Go through the records below and tally the lines that include "gray". Answer with the number only.
─── TASK INPUT
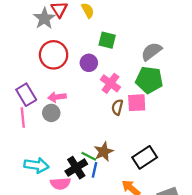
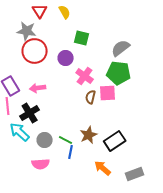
gray star: (44, 18) -> (27, 31), moved, turned -30
gray circle: (51, 113) -> (45, 140), moved
brown star: (104, 152) -> (89, 135), moved
cyan arrow: (36, 165) -> (20, 132), moved, turned -145
black cross: (76, 168) -> (30, 113), moved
──────
▶ **ANSWER AREA**: 2